To be done:
Extract every line of the items below without changing any of them, and leave the pictures out of your answer.

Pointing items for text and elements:

--------------------------------

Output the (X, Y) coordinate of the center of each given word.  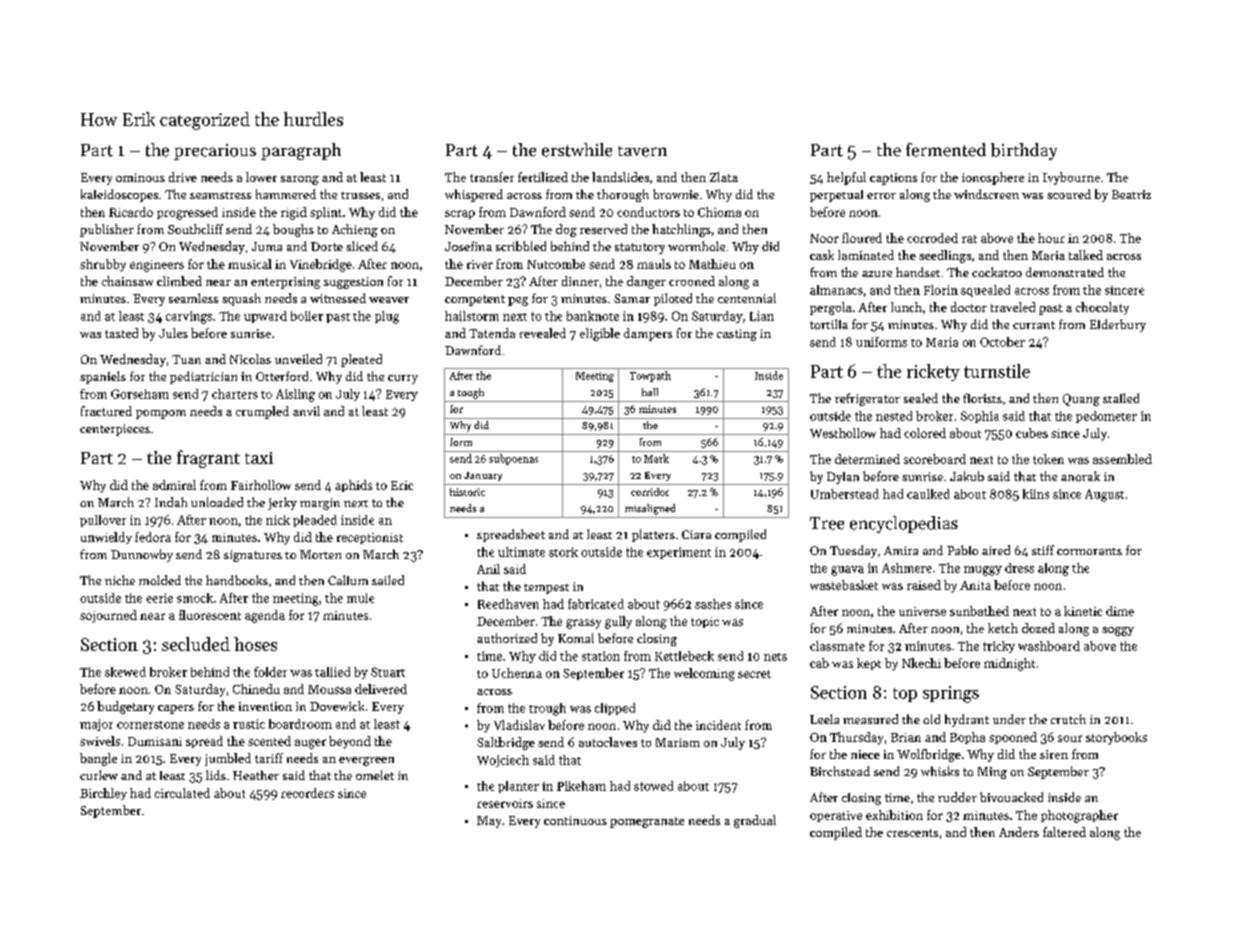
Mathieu (712, 264)
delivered (381, 689)
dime (1120, 611)
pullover (103, 521)
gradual (755, 821)
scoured (1069, 194)
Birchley (103, 794)
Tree (827, 523)
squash (241, 299)
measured (870, 719)
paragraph (301, 151)
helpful (846, 178)
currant (1034, 325)
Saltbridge (506, 743)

--------------------------------

Reply to the task:
Output the (X, Y) coordinate of the center of each given word.  
Mathieu (712, 264)
delivered (381, 689)
dime (1120, 611)
pullover (103, 521)
gradual (755, 821)
scoured (1069, 194)
Birchley (103, 794)
Tree (827, 523)
squash (241, 299)
measured (870, 719)
paragraph (301, 151)
helpful (846, 178)
currant (1034, 325)
Saltbridge (506, 743)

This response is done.